[MATERIAL SHOWN]

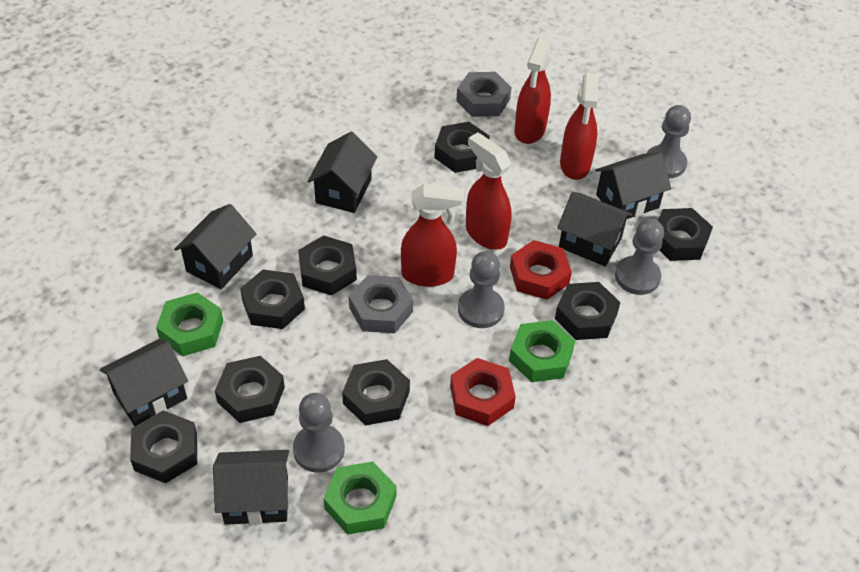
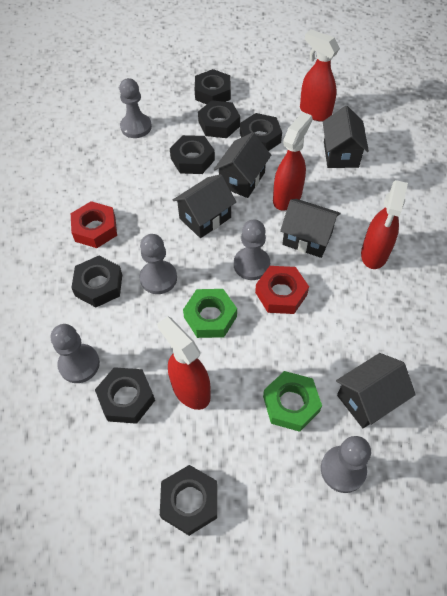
black house: 6 -> 5
black nut: 8 -> 7
green nut: 3 -> 2
grey nut: 2 -> 0
grey pawn: 4 -> 5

[/MATERIAL SHOWN]

** WHAT NEEDS TO BE DONE **
Word for word, set down every record, keeping the images out.

** SOLVED EXERCISE **
black house: 6 -> 5
black nut: 8 -> 7
green nut: 3 -> 2
grey nut: 2 -> 0
grey pawn: 4 -> 5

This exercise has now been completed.